What you will do
Locate the line that contains "Activity - export83: [457,68,720,183]" in the entries below, then repeat it and every following line through the line that contains "To do - Susanne: [689,475,928,594]", exactly, and no others.

Exercise input
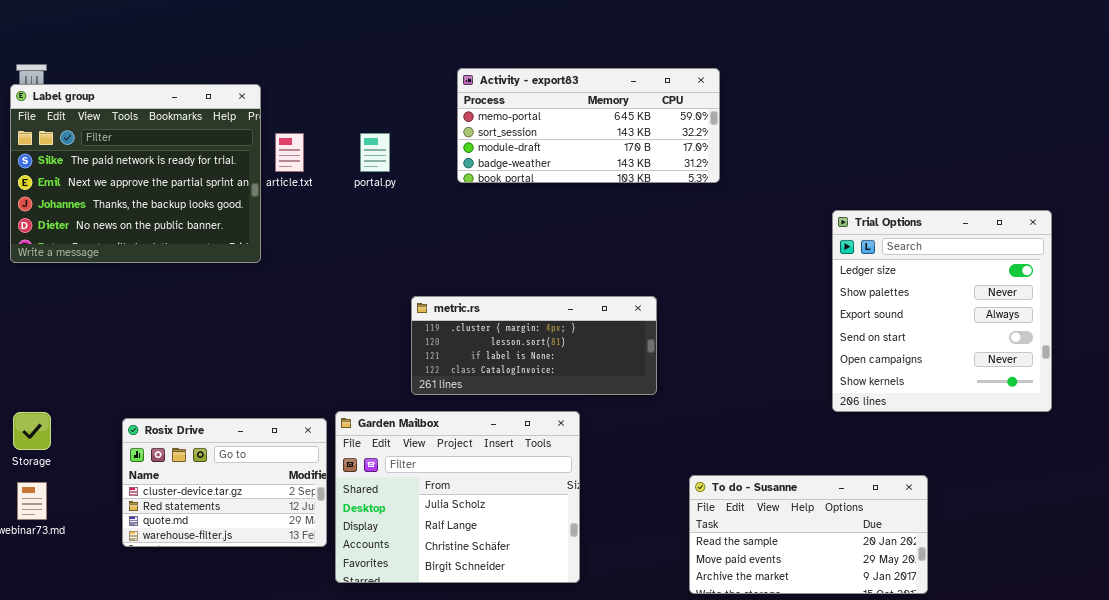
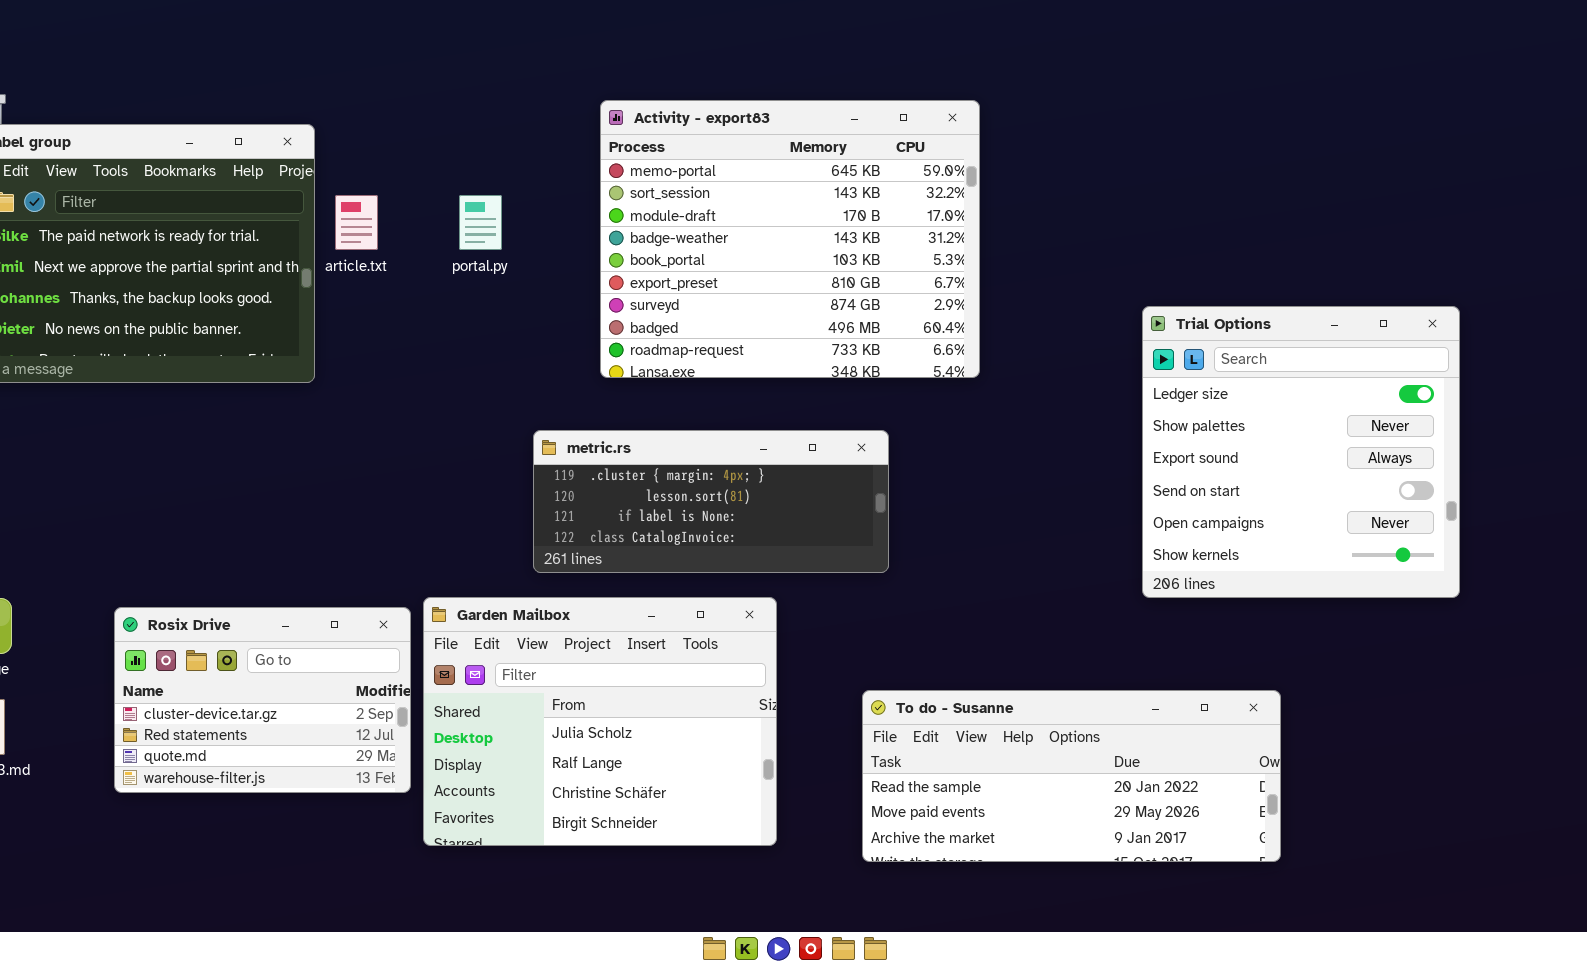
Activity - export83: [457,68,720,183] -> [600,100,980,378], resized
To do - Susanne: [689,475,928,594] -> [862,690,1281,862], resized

* * *

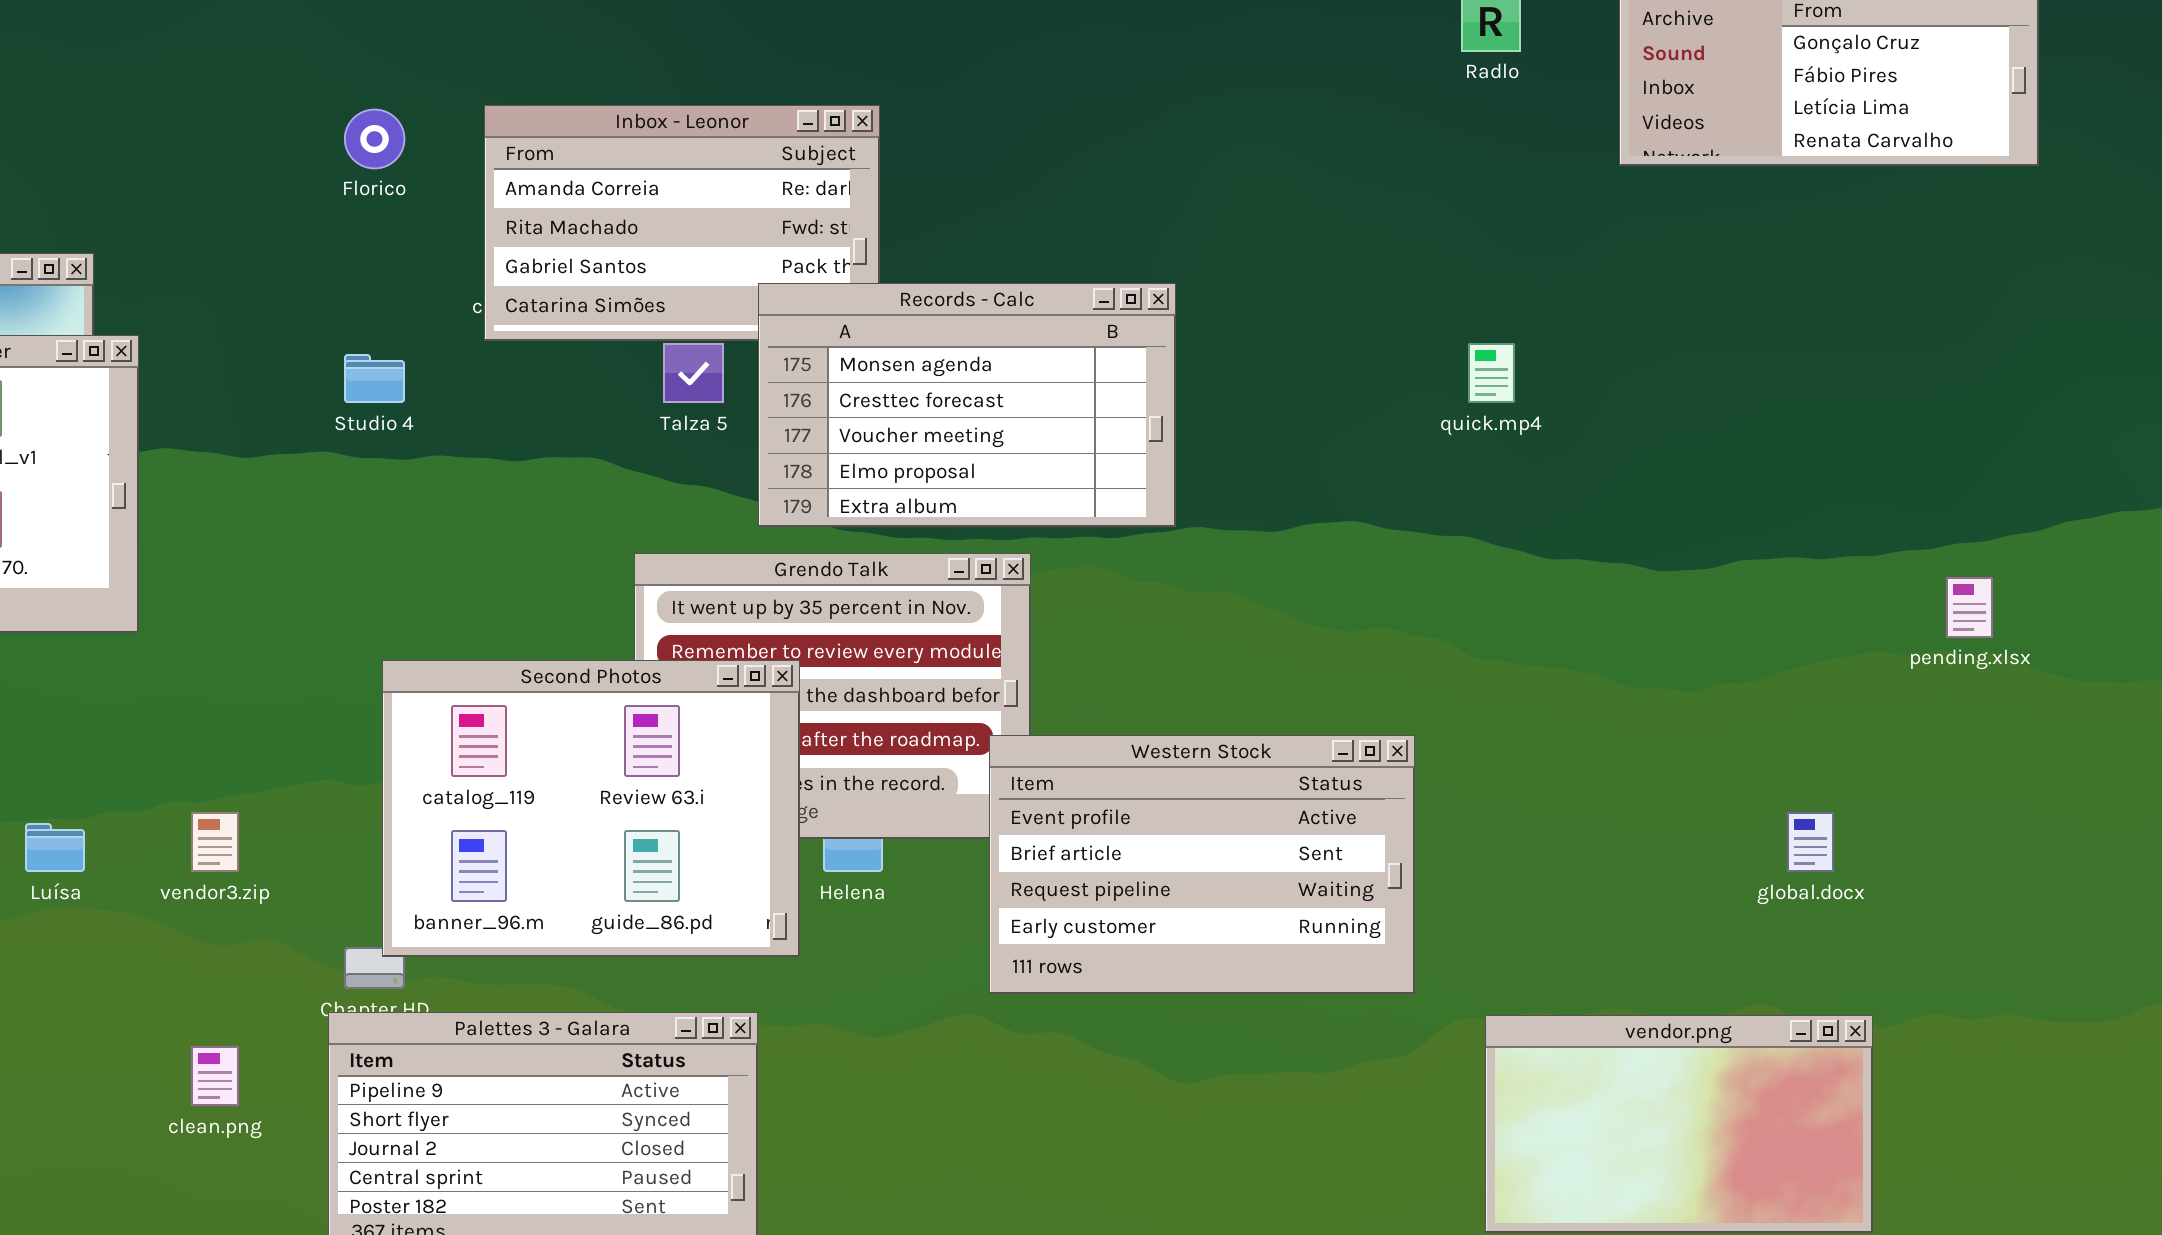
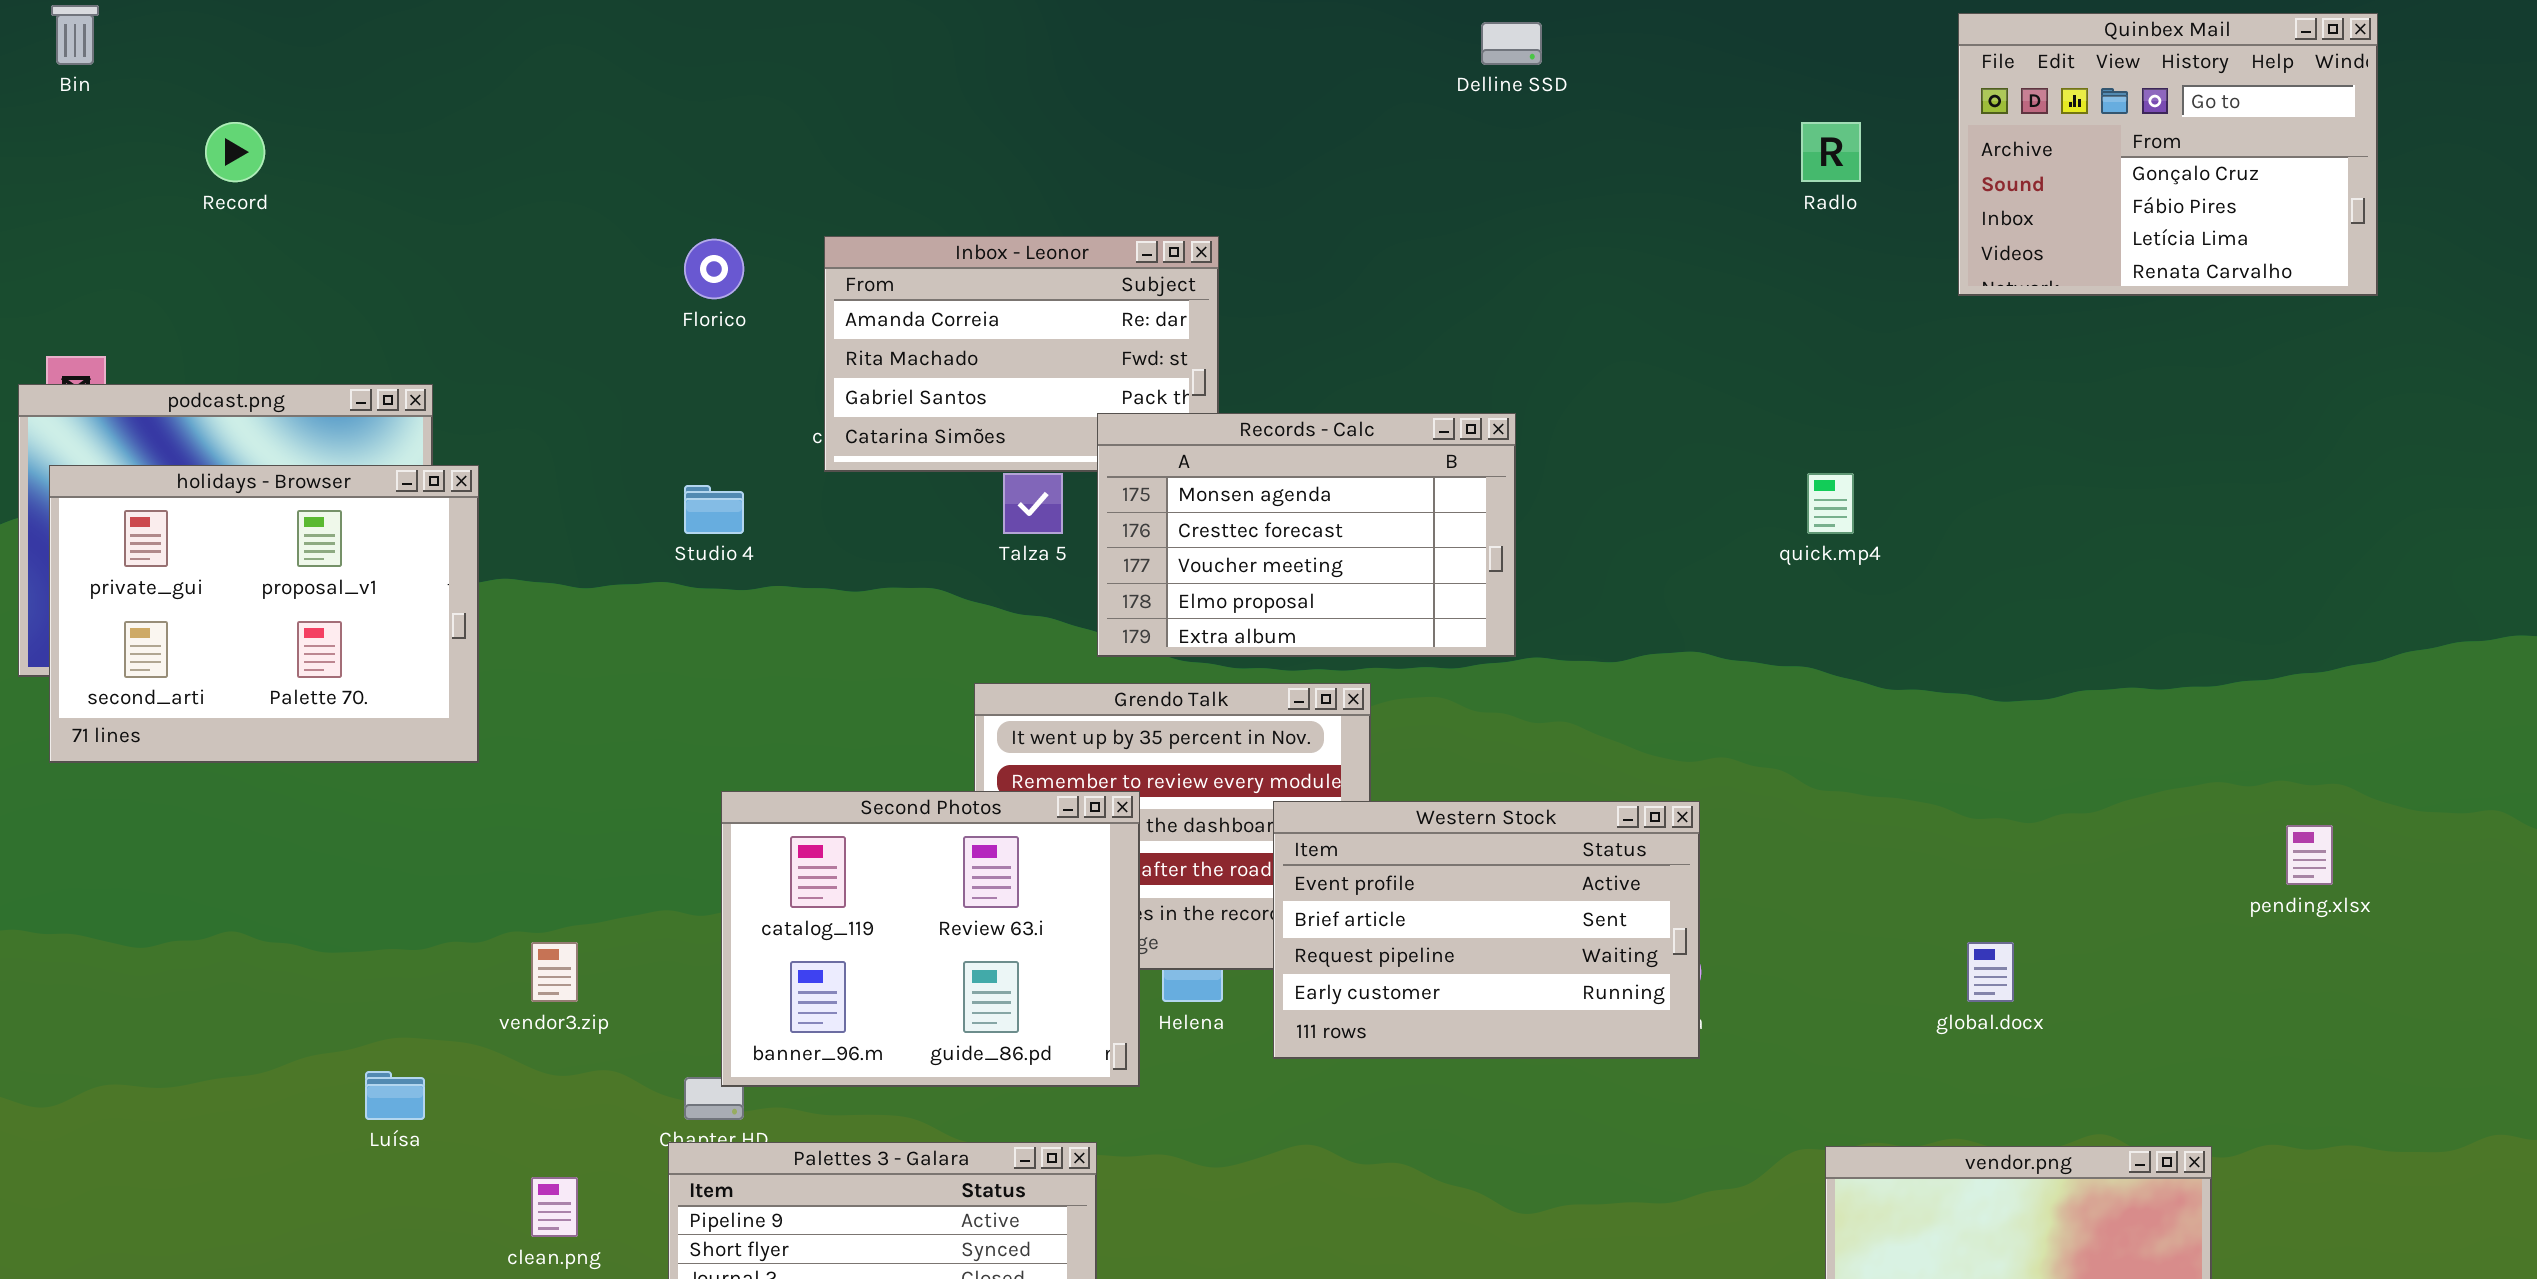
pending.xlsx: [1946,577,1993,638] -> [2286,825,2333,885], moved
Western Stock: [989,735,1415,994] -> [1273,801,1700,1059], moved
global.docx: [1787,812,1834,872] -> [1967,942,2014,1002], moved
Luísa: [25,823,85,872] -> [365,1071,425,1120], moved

Your solution
Activity - export83: [457,68,720,183] -> [600,100,980,378], resized
To do - Susanne: [689,475,928,594] -> [862,690,1281,862], resized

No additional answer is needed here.